Difference listings
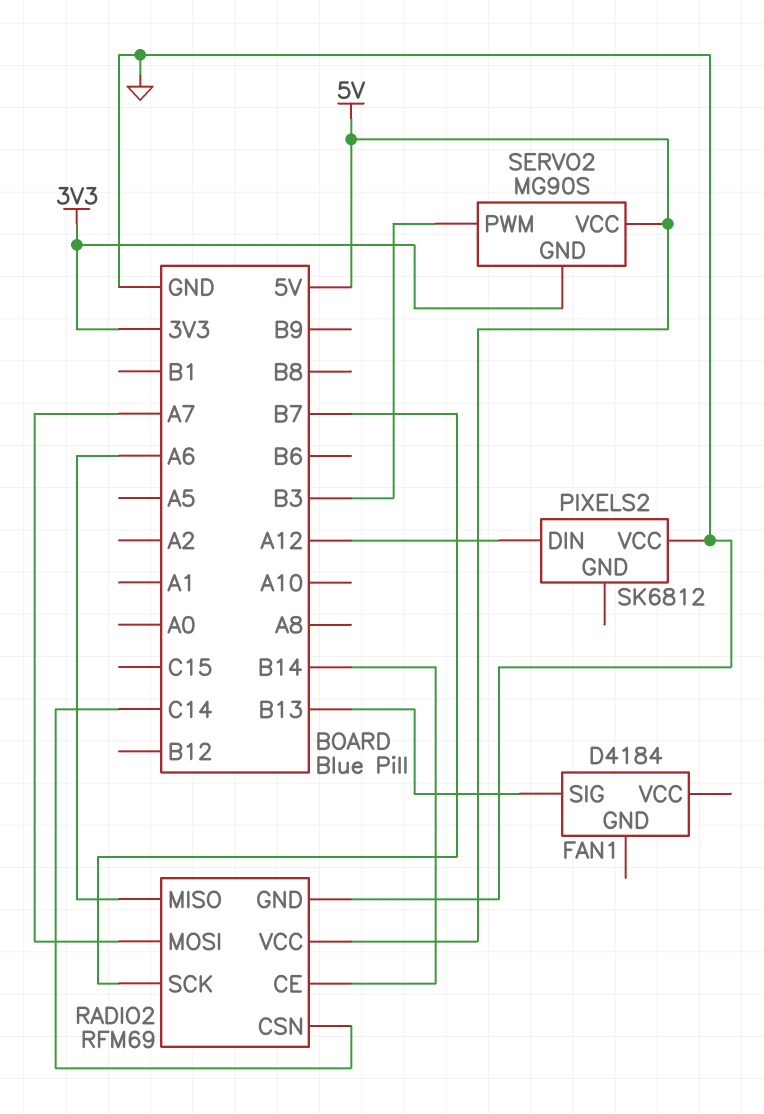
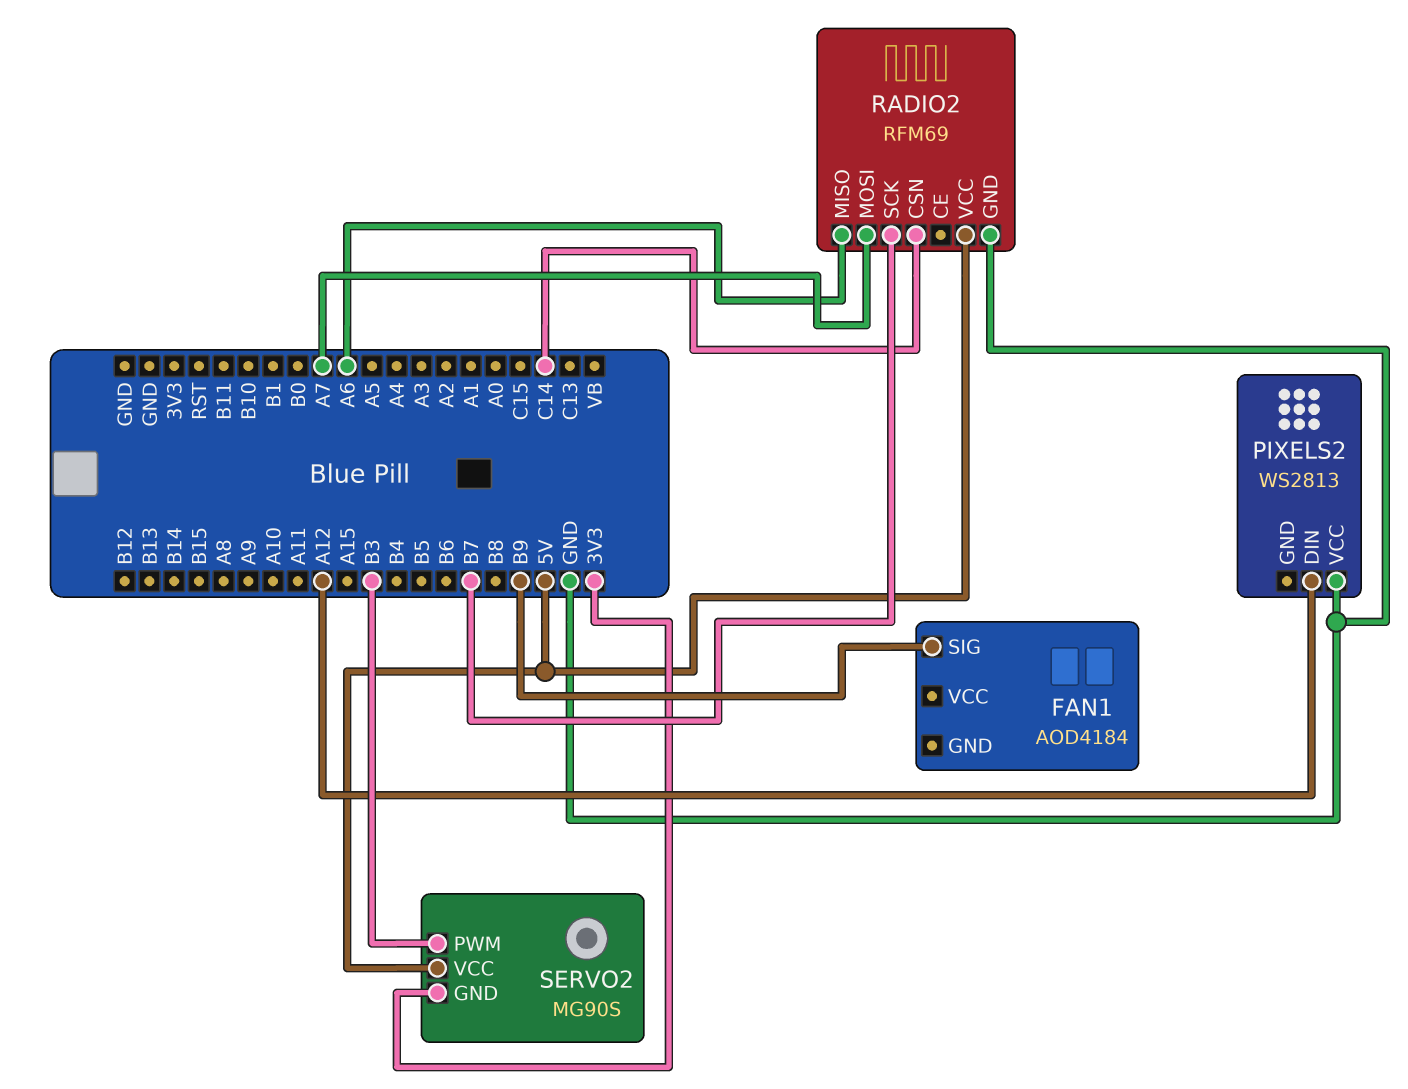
FAN1: D4184 -> AOD4184
FAN1 pin SIG: B13 -> B9
PIXELS2: SK6812 -> WS2813
RADIO2 pin CE: B14 -> none

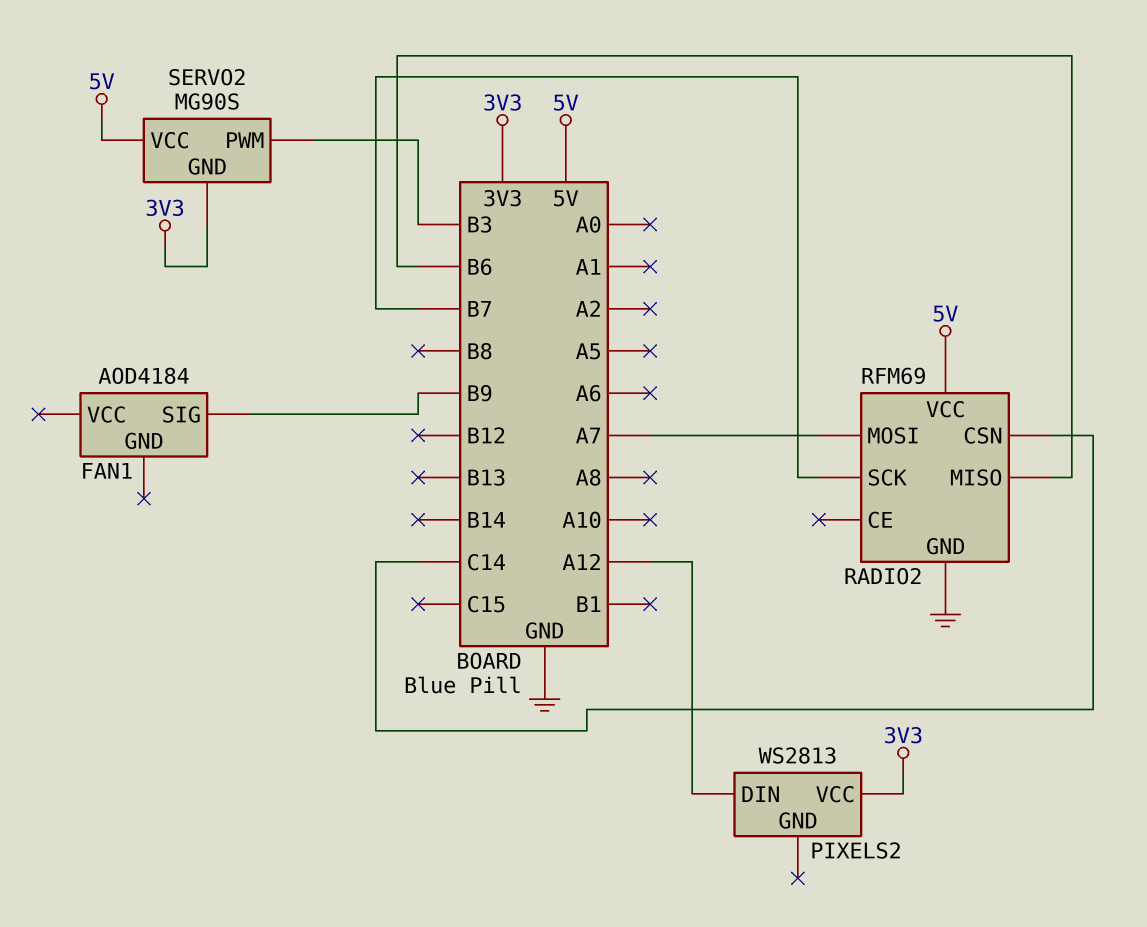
PIXELS2 pin VCC: GND -> 3V3
RADIO2 pin MISO: A6 -> B6

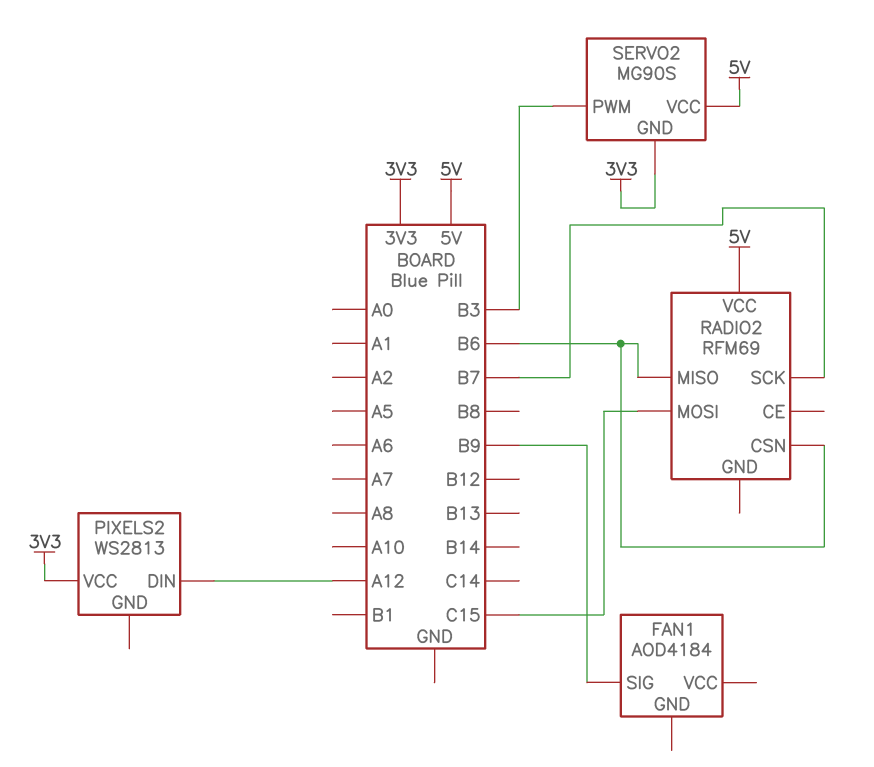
RADIO2 pin CSN: C14 -> B6
RADIO2 pin GND: GND -> none
RADIO2 pin MOSI: A7 -> C15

EXERCISE PROMPT –
Go through the entries above and write them out again exactly, images left behind.

ANSWER TO THE EXERCISE –
FAN1: D4184 -> AOD4184
FAN1 pin SIG: B13 -> B9
PIXELS2: SK6812 -> WS2813
RADIO2 pin CE: B14 -> none

PIXELS2 pin VCC: GND -> 3V3
RADIO2 pin MISO: A6 -> B6

RADIO2 pin CSN: C14 -> B6
RADIO2 pin GND: GND -> none
RADIO2 pin MOSI: A7 -> C15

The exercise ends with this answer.